PROBLEM DESCRIPTION:
Everything in the records must be copied exactly except the pictures.

MATERIALS PROVIDED:
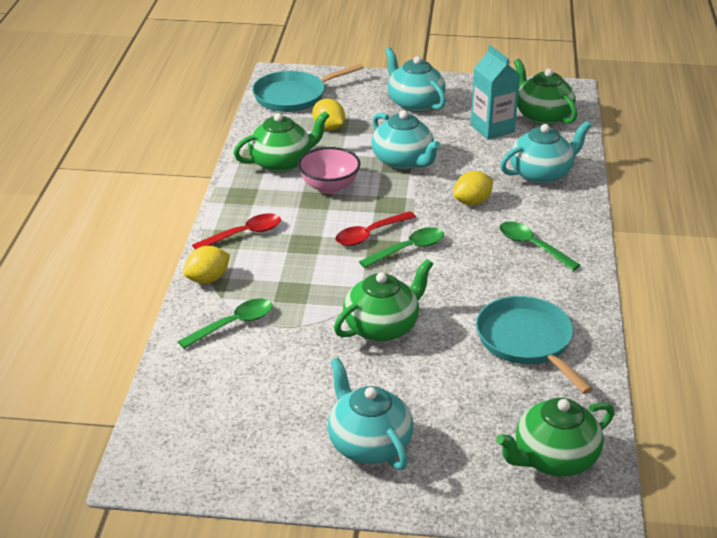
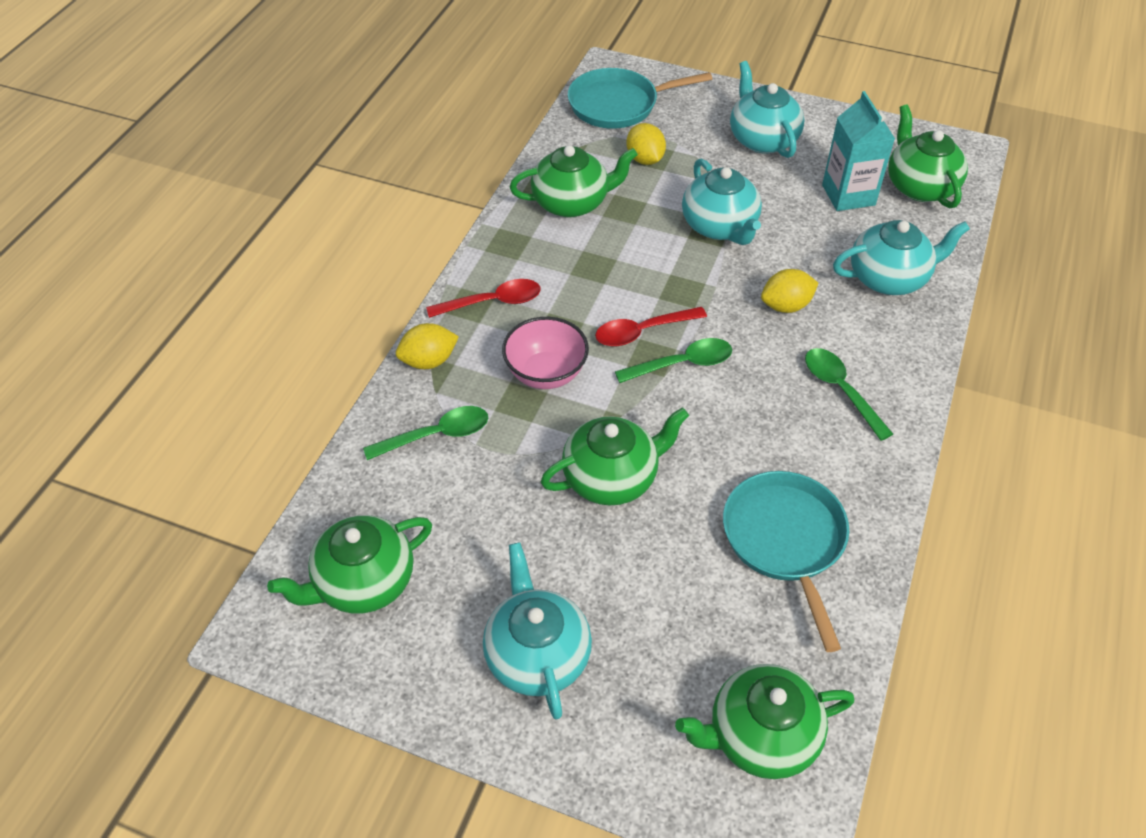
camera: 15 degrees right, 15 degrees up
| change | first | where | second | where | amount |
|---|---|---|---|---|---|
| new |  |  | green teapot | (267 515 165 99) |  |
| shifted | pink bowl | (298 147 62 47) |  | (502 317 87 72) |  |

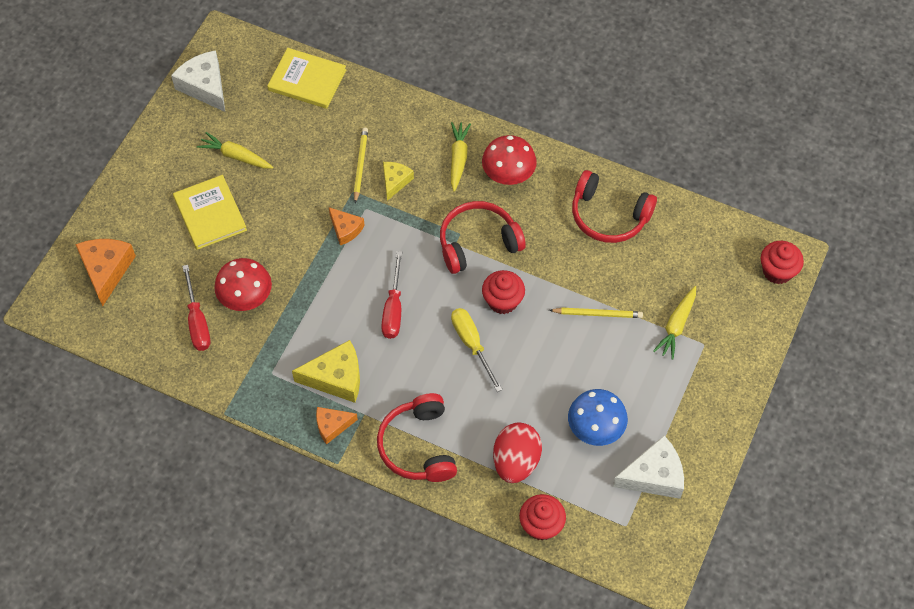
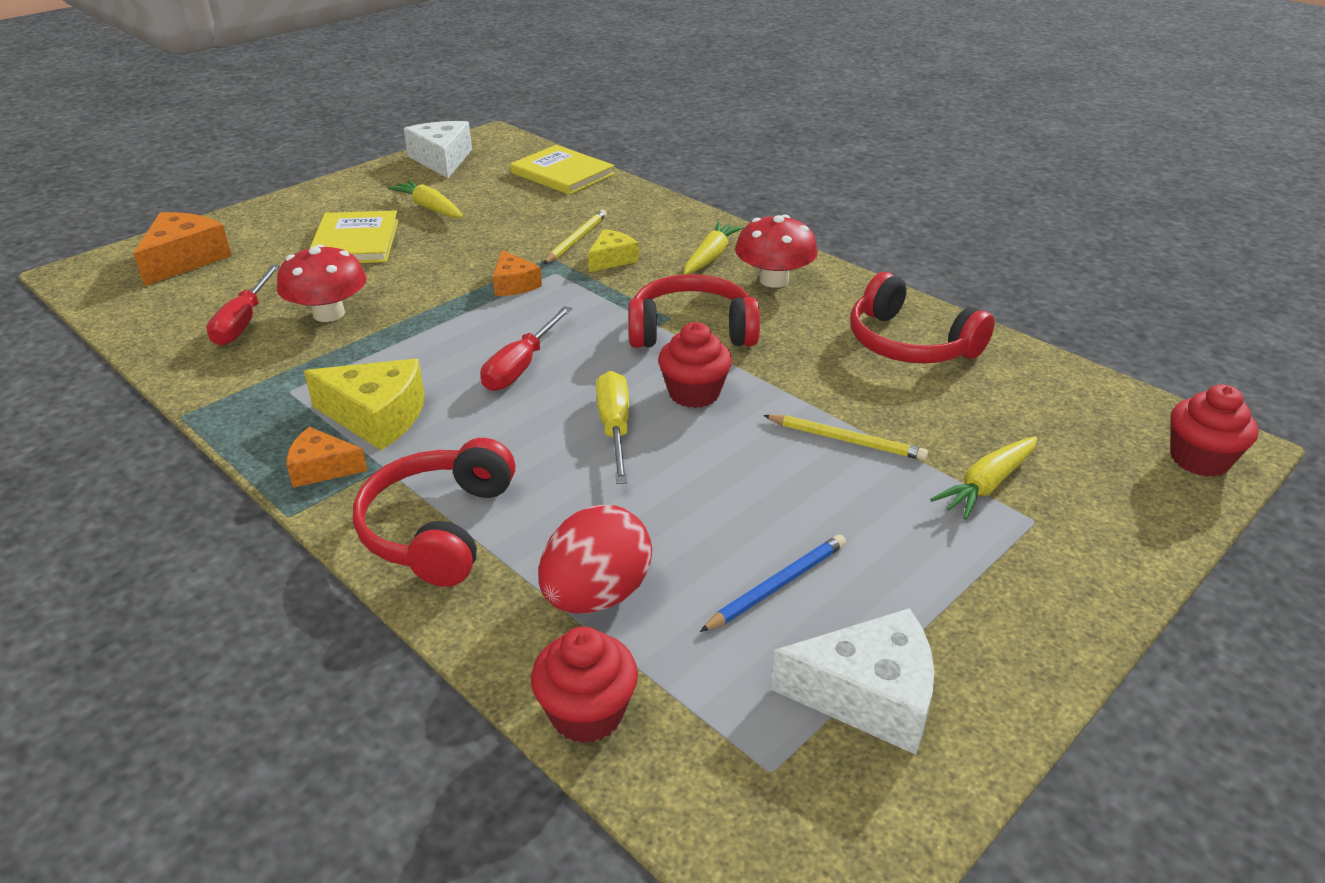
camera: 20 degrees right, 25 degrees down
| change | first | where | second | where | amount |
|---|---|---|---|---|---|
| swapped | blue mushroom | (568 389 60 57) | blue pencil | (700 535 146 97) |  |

TASK ANSWER:
camera: 15 degrees right, 15 degrees up
| change | first | where | second | where | amount |
|---|---|---|---|---|---|
| new |  |  | green teapot | (267 515 165 99) |  |
| shifted | pink bowl | (298 147 62 47) |  | (502 317 87 72) |  |

camera: 20 degrees right, 25 degrees down
| change | first | where | second | where | amount |
|---|---|---|---|---|---|
| swapped | blue mushroom | (568 389 60 57) | blue pencil | (700 535 146 97) |  |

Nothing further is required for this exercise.